• _What you are asked to do_
Among the lines below, count those containing the word "slope". Give the number only.

• _Records to process_
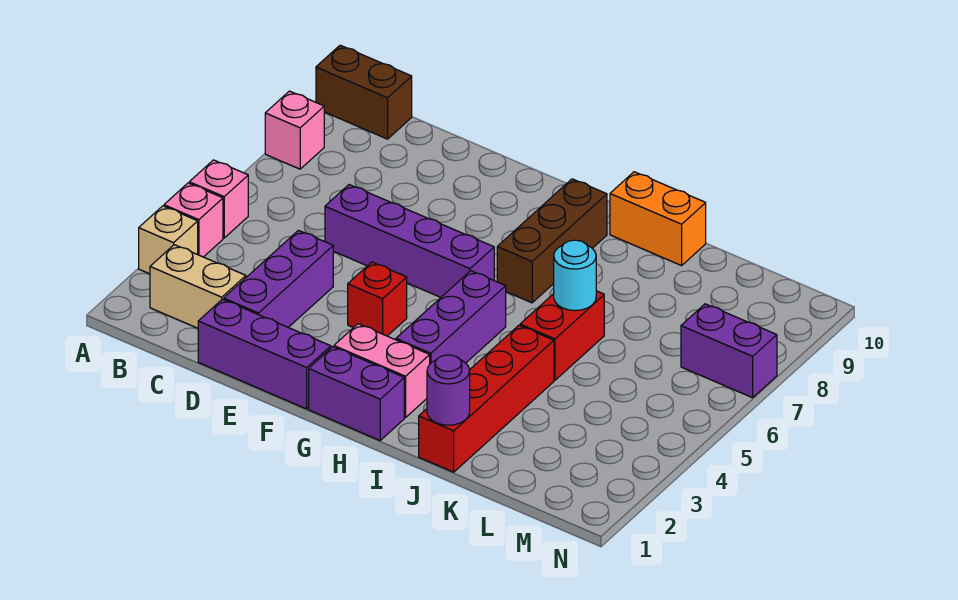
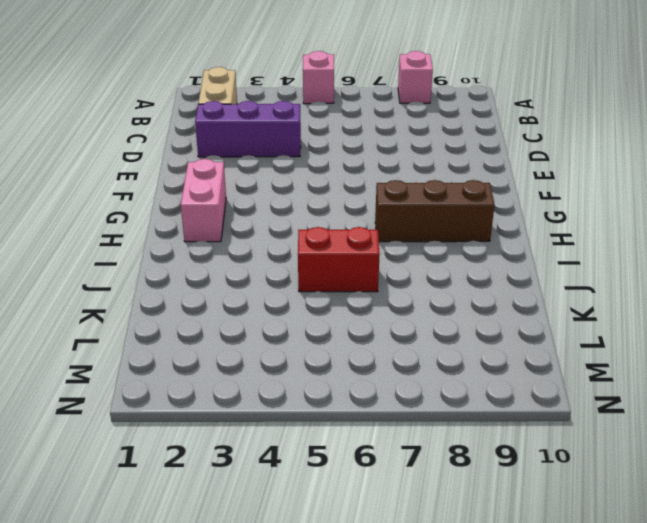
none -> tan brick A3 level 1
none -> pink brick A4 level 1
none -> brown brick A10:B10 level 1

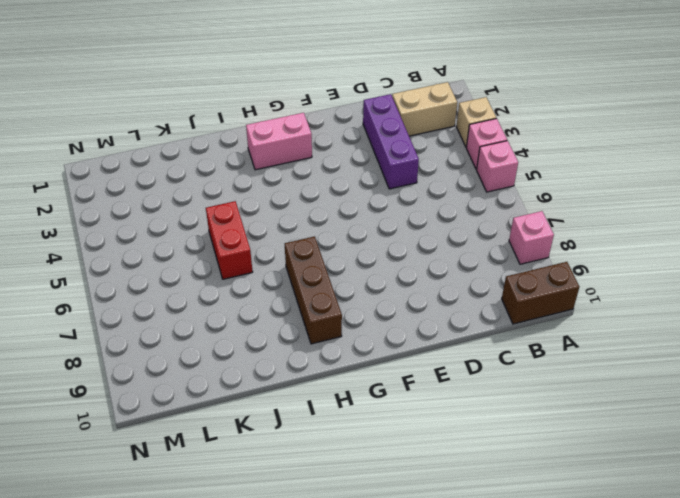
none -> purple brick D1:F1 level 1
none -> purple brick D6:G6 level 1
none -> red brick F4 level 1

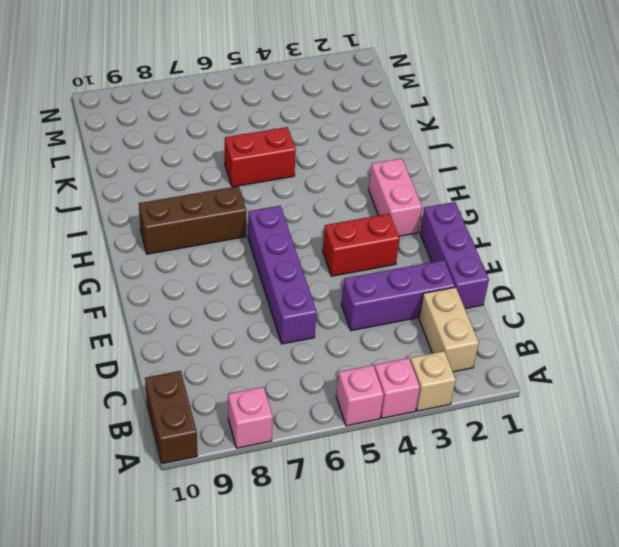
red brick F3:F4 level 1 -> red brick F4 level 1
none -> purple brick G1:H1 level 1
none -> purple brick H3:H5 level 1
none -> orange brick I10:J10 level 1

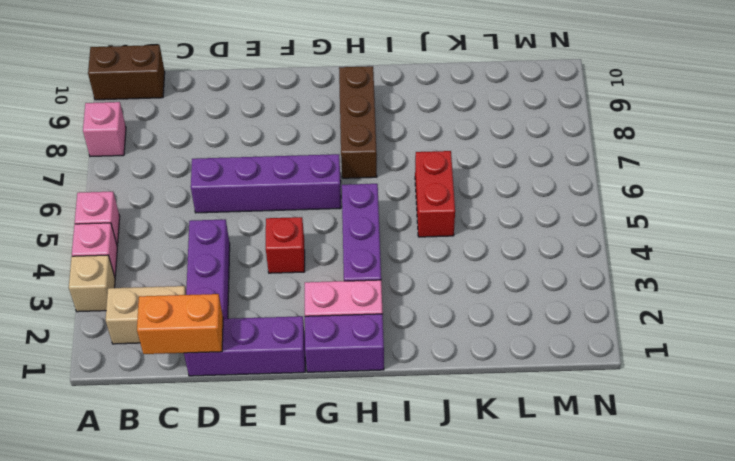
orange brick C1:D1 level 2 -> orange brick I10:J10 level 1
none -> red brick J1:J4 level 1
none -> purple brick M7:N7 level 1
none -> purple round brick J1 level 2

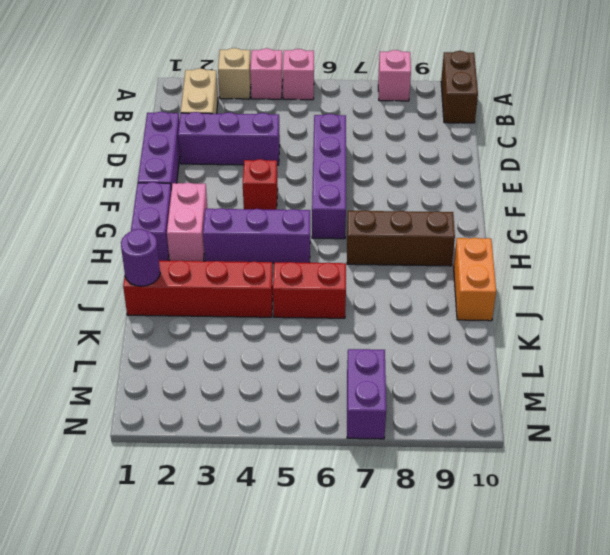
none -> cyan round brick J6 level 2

* * *

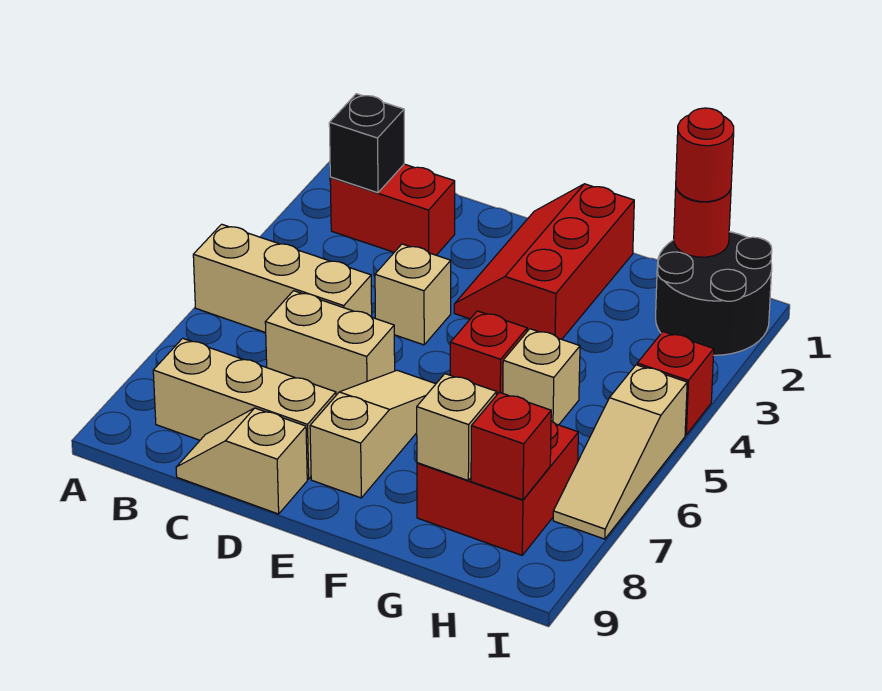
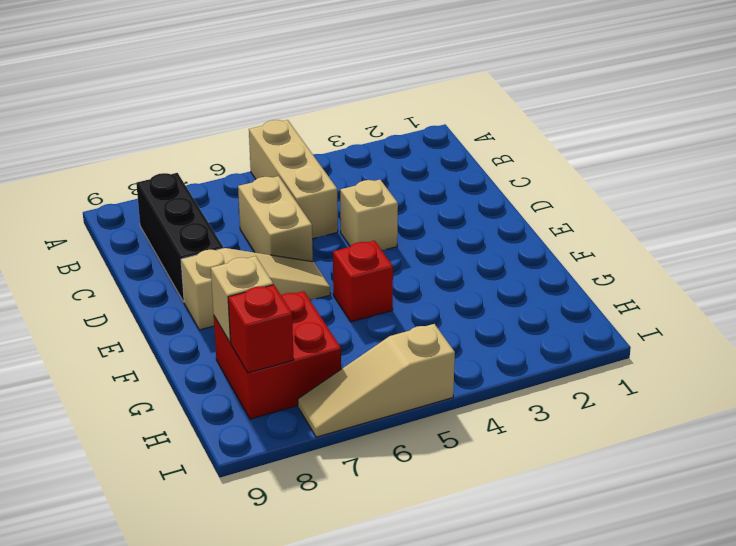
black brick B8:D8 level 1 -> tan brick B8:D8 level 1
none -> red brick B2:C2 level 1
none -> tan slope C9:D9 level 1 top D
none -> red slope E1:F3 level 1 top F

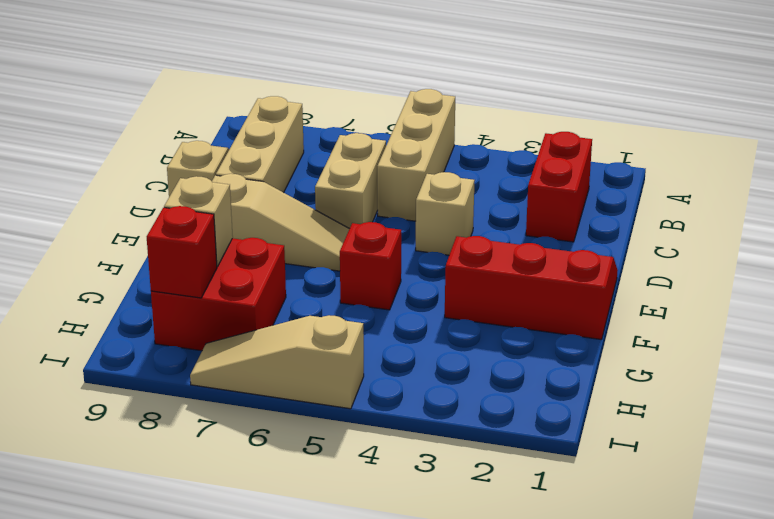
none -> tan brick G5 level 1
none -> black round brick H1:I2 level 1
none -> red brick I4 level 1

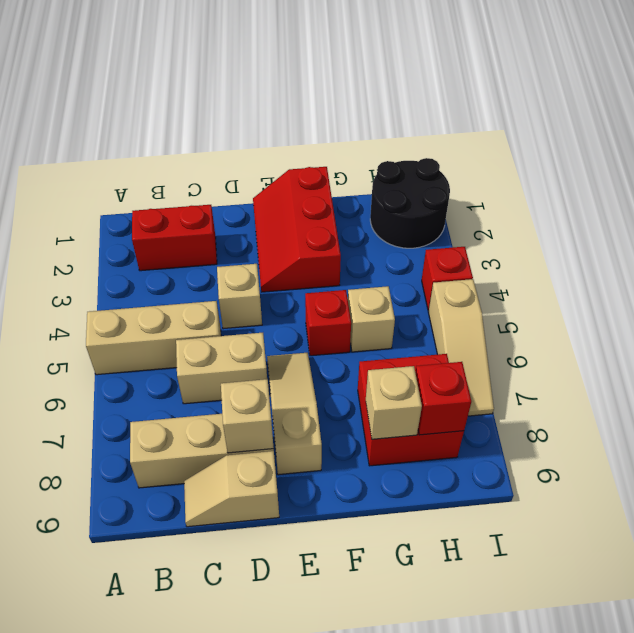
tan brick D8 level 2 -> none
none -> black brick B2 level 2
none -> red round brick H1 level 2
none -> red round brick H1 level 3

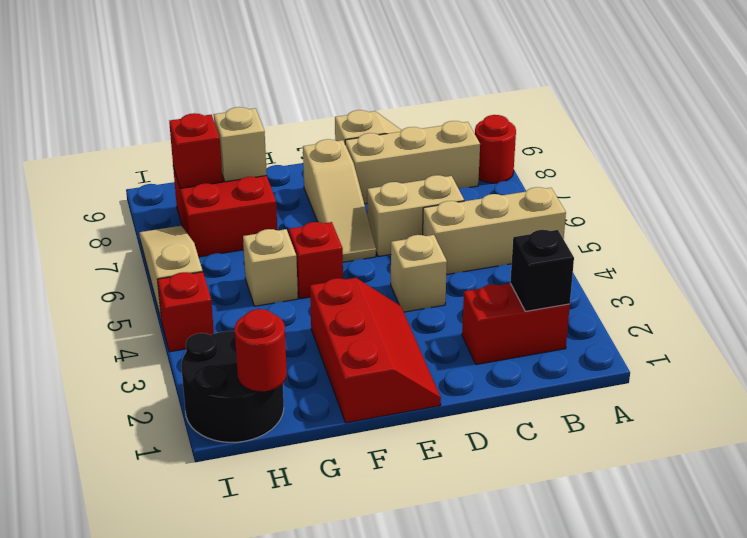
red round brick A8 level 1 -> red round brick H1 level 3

---

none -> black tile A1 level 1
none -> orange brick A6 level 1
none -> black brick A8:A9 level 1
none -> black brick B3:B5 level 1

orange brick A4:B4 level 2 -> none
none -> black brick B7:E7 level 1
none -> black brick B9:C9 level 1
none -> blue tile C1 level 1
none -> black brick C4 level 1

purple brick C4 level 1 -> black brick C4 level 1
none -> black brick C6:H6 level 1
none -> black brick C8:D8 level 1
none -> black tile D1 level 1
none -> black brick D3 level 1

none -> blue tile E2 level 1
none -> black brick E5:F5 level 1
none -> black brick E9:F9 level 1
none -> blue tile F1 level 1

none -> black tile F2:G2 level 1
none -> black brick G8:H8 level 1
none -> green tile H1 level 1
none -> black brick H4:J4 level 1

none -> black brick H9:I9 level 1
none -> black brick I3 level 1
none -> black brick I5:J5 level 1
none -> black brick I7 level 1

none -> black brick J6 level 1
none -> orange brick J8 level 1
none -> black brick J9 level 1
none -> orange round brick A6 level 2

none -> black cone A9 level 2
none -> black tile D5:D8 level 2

• _Problem solution_
2